**Problem to work on:** Leave every picture out and give back the lines below from the first through the line that holds "pink capsule [566,282,637,328]", exactly as written.
Top of Records to use
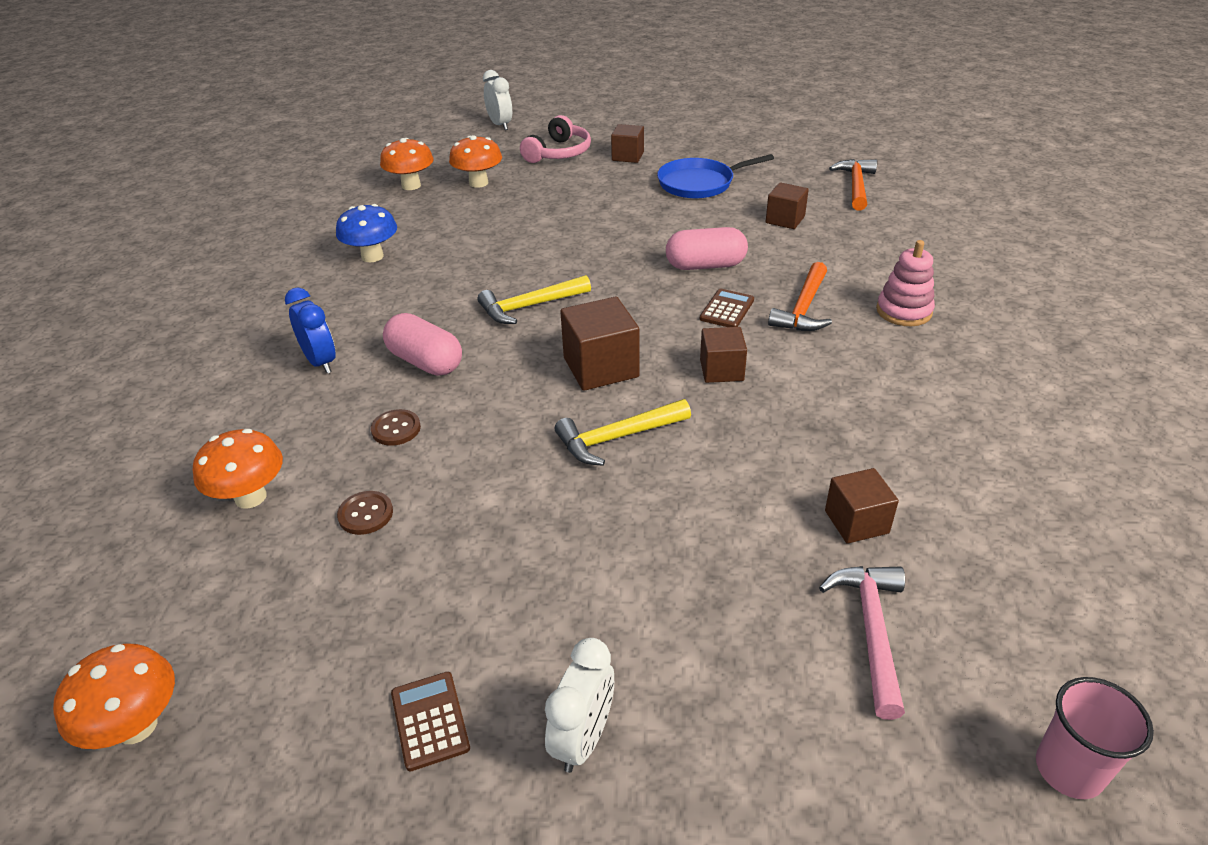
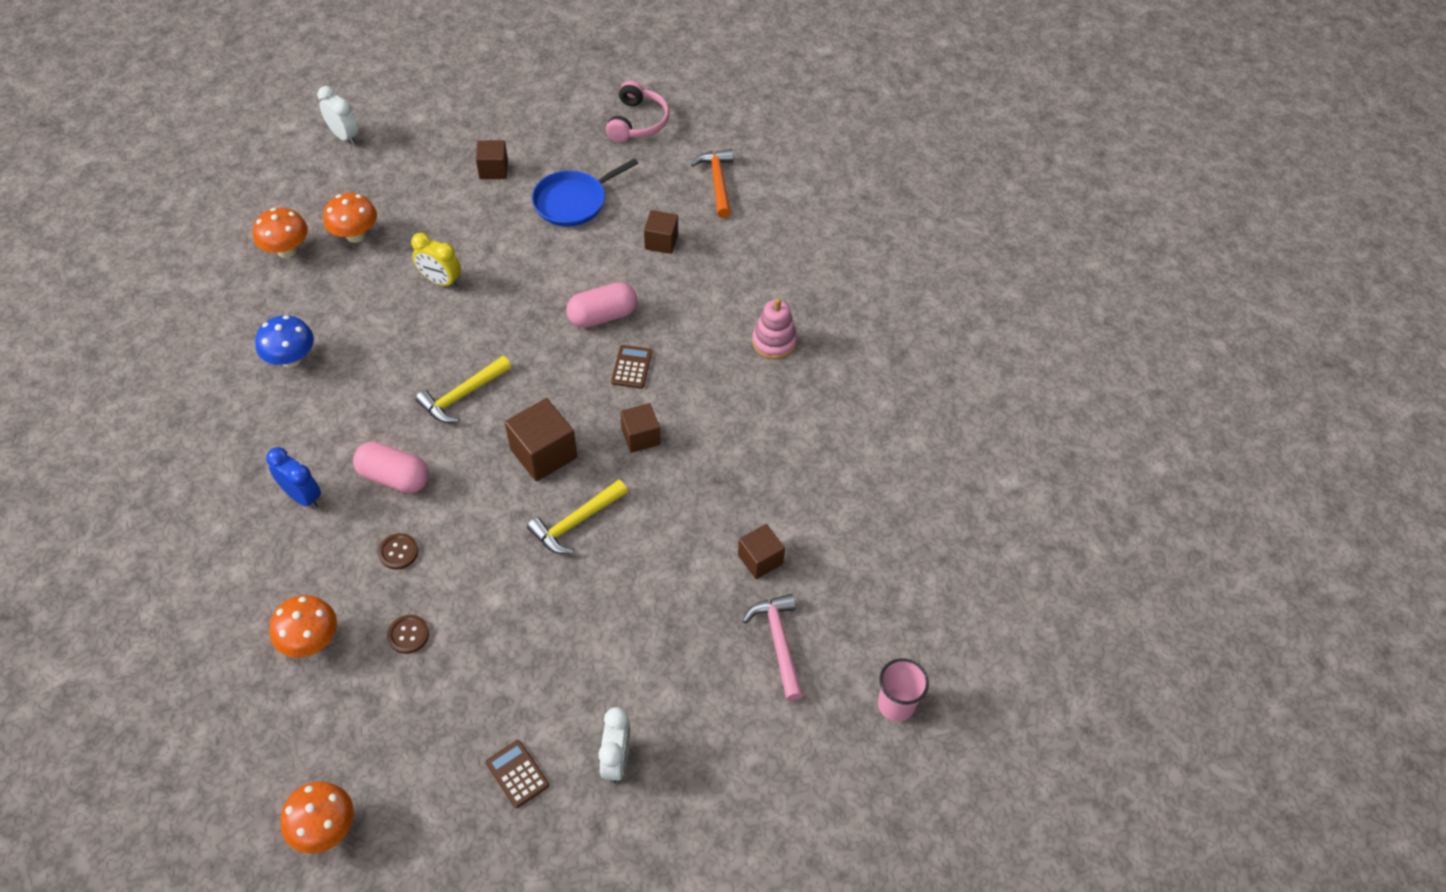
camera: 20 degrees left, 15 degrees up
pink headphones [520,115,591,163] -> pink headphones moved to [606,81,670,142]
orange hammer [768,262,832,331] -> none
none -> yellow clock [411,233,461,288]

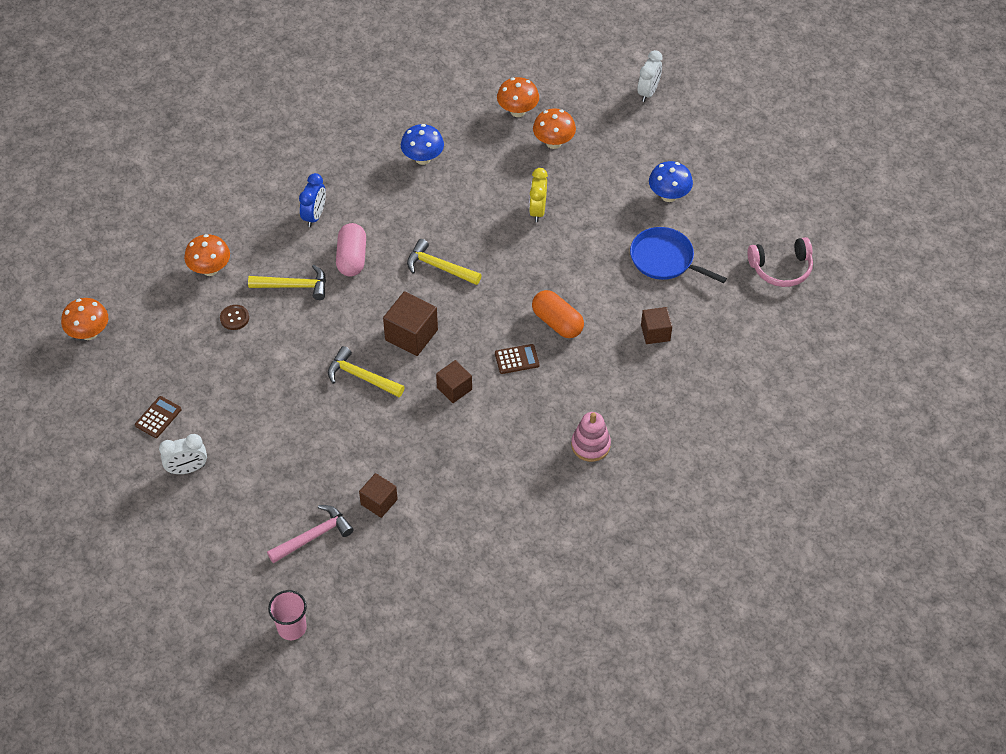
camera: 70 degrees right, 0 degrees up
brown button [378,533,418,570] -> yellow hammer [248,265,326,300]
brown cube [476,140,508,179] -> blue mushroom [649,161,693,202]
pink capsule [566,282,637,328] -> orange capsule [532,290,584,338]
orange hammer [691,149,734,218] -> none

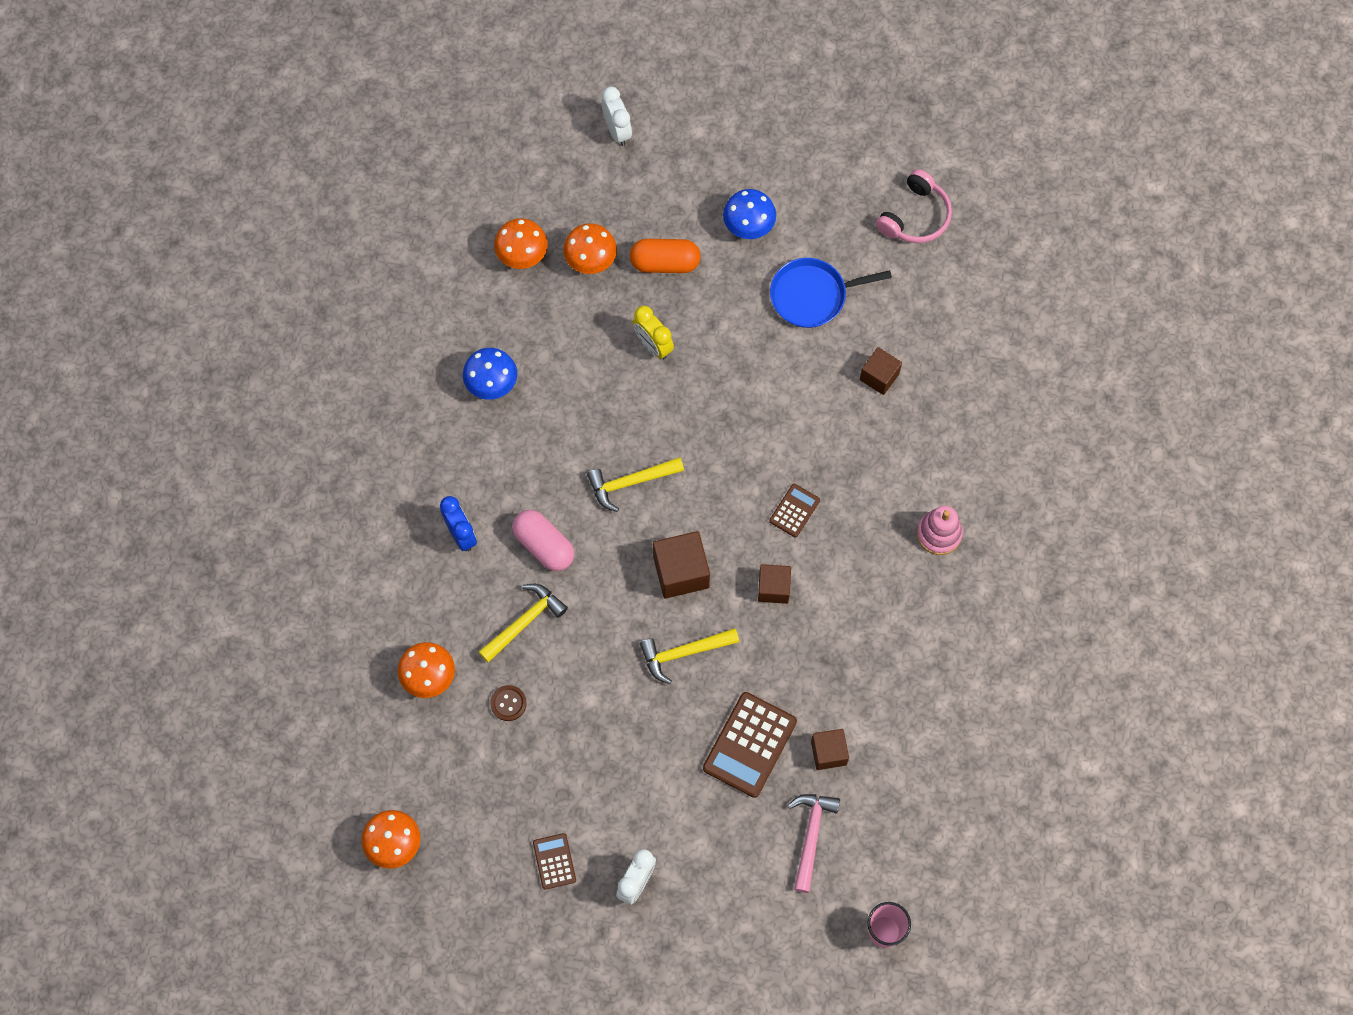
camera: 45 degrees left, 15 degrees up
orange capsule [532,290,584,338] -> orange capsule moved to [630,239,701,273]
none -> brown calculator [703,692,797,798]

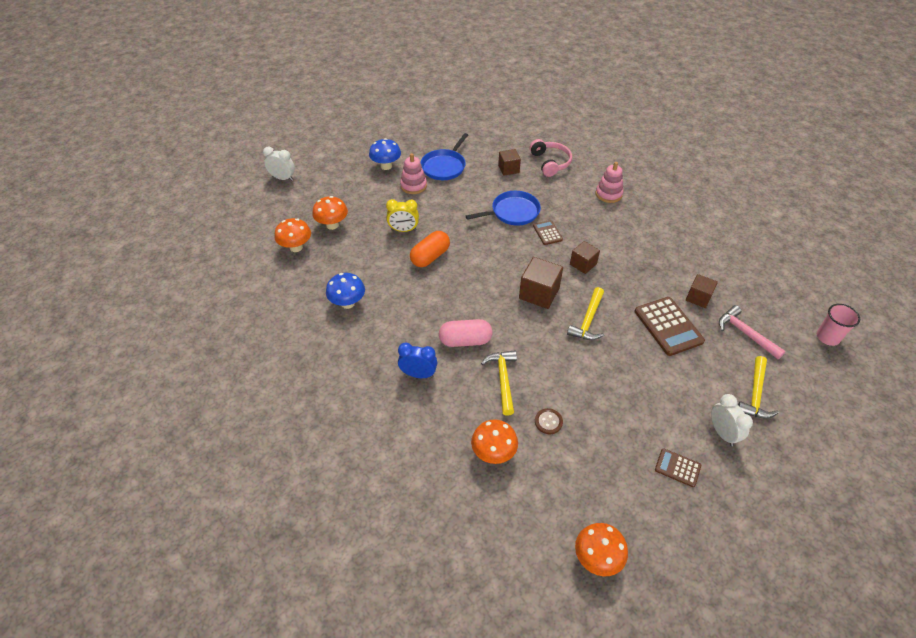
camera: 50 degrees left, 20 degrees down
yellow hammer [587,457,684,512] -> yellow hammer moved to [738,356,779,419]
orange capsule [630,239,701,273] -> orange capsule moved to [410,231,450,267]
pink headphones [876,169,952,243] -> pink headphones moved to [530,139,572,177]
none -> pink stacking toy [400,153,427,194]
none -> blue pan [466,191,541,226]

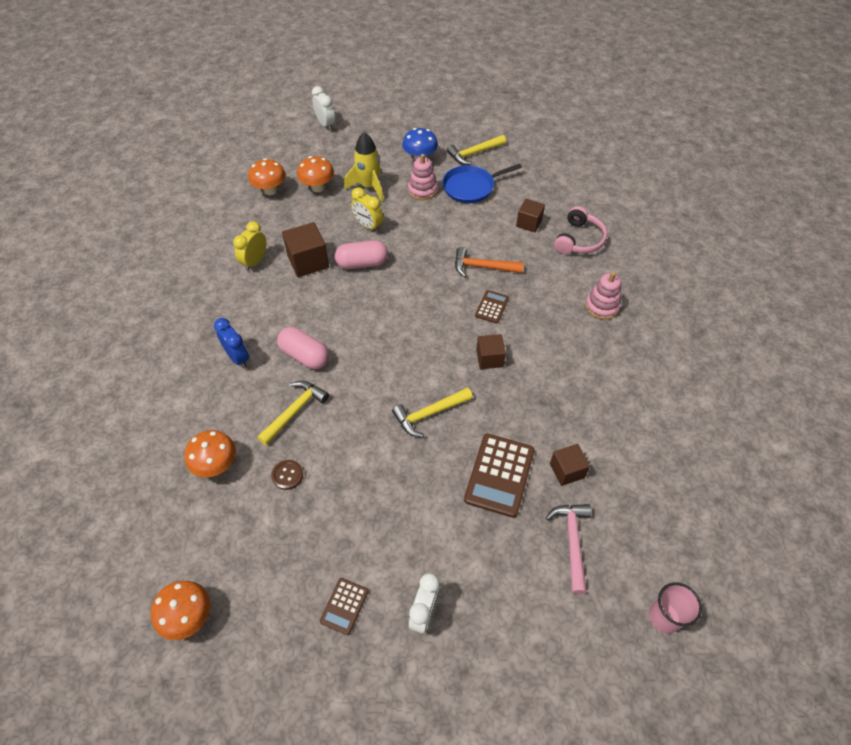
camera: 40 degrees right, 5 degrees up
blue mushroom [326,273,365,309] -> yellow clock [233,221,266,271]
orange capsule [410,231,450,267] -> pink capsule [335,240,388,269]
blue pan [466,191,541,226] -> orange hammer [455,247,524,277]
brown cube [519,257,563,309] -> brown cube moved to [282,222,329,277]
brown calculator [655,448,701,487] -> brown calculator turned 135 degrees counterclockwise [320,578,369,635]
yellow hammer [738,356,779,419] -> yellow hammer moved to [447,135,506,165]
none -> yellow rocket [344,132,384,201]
Bottom of Records to use
**Answer to this task:**
camera: 20 degrees left, 15 degrees up
pink headphones [520,115,591,163] -> pink headphones moved to [606,81,670,142]
orange hammer [768,262,832,331] -> none
none -> yellow clock [411,233,461,288]

camera: 70 degrees right, 0 degrees up
brown button [378,533,418,570] -> yellow hammer [248,265,326,300]
brown cube [476,140,508,179] -> blue mushroom [649,161,693,202]
pink capsule [566,282,637,328] -> orange capsule [532,290,584,338]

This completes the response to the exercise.